*** Opening Entries shown ***
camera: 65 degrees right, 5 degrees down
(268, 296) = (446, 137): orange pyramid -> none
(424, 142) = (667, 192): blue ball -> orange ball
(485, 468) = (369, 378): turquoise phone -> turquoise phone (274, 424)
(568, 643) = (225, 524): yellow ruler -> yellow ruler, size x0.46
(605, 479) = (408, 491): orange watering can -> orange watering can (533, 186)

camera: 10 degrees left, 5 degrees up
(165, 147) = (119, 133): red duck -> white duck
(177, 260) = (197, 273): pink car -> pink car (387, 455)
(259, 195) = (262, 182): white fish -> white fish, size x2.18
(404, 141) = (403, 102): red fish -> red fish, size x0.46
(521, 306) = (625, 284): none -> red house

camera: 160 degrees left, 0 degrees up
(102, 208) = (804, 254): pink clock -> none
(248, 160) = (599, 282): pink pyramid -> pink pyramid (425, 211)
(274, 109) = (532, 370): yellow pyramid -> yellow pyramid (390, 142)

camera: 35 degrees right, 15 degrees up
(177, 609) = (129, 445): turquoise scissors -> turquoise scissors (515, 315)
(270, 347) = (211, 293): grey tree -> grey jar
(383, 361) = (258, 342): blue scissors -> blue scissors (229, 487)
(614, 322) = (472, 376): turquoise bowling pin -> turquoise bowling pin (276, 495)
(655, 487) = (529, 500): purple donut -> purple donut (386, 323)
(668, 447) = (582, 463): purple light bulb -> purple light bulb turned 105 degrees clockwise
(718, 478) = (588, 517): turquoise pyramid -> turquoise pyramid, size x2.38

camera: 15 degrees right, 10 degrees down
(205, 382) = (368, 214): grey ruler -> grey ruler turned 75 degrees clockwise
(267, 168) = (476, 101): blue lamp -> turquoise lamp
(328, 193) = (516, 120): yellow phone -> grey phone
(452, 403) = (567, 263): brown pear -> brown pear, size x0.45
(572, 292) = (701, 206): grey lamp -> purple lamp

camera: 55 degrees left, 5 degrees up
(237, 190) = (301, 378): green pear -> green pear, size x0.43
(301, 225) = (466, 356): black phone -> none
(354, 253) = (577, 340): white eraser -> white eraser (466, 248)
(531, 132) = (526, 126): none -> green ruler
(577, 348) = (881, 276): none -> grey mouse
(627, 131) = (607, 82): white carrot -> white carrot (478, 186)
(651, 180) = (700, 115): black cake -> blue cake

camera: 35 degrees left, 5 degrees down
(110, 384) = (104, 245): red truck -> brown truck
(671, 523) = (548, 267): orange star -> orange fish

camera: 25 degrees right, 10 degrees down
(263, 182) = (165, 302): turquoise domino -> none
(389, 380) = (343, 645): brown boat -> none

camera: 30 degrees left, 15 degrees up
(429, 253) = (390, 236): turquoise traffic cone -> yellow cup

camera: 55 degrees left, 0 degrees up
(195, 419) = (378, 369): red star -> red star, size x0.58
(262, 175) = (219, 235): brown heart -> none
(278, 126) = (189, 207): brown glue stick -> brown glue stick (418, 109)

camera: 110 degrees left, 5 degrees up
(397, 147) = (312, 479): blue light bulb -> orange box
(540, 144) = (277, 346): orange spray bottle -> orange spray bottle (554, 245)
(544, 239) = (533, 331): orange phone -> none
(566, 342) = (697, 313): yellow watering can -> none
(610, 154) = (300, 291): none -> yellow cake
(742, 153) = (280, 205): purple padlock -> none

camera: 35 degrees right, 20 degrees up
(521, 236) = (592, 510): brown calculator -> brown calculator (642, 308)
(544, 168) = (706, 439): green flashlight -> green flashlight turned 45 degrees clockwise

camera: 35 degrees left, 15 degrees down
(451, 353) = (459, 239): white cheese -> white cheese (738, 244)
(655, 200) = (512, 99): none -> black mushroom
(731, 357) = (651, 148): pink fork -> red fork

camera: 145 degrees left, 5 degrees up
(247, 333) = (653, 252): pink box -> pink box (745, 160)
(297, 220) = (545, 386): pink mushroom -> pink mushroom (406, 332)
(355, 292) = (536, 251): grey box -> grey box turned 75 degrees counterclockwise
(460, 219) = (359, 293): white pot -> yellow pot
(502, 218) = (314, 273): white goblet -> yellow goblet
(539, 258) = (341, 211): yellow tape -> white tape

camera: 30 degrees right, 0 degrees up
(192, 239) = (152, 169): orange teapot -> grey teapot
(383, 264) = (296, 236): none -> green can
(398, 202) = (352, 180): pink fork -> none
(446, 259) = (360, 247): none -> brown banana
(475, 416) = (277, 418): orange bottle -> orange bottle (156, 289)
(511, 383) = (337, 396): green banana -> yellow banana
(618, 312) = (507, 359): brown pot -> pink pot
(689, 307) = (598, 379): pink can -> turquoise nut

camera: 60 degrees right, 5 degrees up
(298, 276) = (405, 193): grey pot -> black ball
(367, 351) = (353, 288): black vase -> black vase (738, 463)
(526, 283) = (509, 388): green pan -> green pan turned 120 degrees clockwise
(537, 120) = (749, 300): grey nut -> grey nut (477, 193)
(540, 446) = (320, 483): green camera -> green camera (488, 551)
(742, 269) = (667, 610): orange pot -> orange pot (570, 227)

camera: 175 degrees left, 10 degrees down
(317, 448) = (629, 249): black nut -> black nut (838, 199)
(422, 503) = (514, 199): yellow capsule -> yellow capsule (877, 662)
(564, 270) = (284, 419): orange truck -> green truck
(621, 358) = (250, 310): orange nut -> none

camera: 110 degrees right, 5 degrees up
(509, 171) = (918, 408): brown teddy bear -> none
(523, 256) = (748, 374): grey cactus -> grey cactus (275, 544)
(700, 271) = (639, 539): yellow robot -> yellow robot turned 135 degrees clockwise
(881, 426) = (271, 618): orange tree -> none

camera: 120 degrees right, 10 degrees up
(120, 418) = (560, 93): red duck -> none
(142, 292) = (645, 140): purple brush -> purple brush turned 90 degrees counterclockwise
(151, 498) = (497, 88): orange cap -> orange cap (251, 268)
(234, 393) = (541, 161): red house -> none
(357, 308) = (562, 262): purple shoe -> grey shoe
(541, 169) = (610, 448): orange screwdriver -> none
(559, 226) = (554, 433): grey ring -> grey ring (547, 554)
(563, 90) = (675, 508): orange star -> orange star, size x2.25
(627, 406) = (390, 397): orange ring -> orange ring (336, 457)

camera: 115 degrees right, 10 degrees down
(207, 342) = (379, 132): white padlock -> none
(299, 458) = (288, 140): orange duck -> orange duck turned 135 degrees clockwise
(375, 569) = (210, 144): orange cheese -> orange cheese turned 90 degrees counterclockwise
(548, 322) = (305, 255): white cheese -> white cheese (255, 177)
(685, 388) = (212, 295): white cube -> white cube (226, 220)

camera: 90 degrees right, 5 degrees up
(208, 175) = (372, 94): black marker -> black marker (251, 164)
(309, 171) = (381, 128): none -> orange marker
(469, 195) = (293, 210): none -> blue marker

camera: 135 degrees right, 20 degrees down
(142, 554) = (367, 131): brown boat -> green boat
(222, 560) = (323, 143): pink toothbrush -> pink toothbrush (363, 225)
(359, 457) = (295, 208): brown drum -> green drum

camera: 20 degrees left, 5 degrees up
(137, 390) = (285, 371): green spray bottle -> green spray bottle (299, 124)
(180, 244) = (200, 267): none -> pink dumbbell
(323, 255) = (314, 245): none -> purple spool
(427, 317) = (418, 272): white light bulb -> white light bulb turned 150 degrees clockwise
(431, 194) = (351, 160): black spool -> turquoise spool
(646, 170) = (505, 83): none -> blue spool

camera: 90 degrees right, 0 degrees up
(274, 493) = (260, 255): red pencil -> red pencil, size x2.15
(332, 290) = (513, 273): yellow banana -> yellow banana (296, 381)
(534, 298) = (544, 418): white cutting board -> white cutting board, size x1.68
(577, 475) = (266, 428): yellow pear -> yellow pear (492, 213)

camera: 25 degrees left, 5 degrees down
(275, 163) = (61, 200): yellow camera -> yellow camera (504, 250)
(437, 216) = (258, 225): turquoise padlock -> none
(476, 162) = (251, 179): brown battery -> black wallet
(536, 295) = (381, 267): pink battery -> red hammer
*** Closing Entries shown ***
→ **Aim of the exercise**
Match on "cake" and copy out every line of the entries that contains it.

→ **Result**
(651, 180) = (700, 115): black cake -> blue cake
(610, 154) = (300, 291): none -> yellow cake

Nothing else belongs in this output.